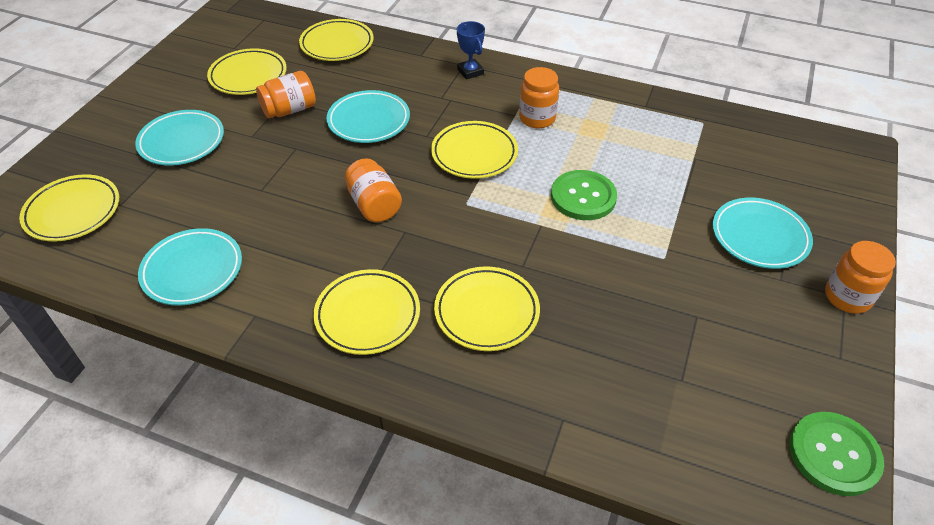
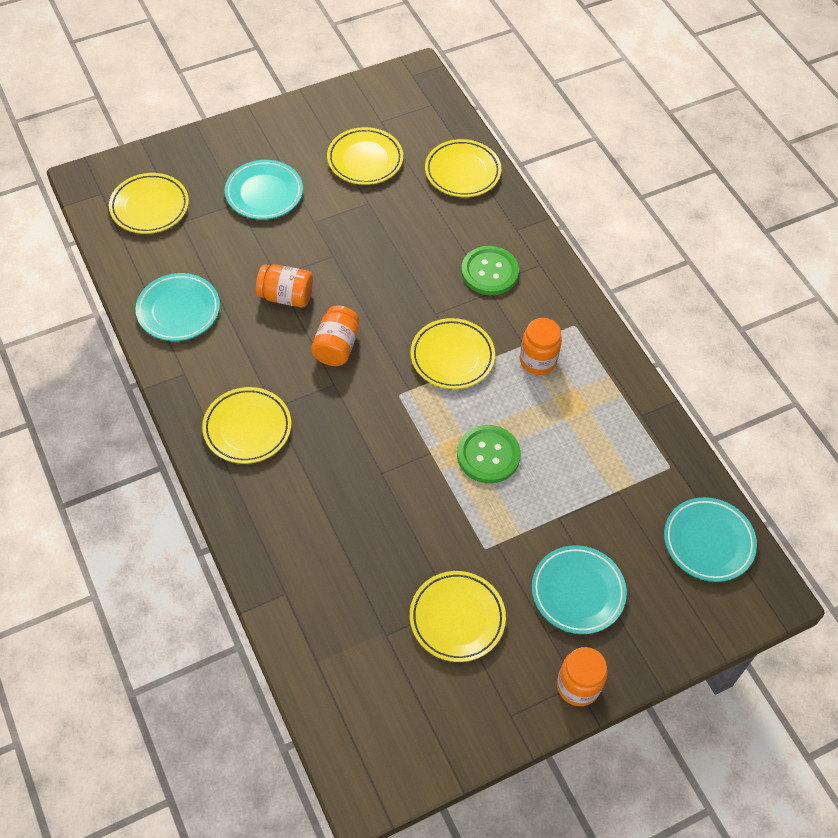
camera: 40 degrees right, 10 degrees up
(289, 110) = (363, 216): orange jar -> orange jar (286, 296)
(369, 121) = (408, 268): turquoise plate -> turquoise plate (708, 542)
(470, 72) = (537, 276): blue trophy -> none
(486, 312) = (320, 487): yellow plate -> yellow plate (457, 618)
(834, 454) = (418, 760): green button -> green button (489, 272)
========================================
**WORK TASK**
Count the lines above holding "plate". Give only the number.

**REPLY TO THE EXERCISE**
2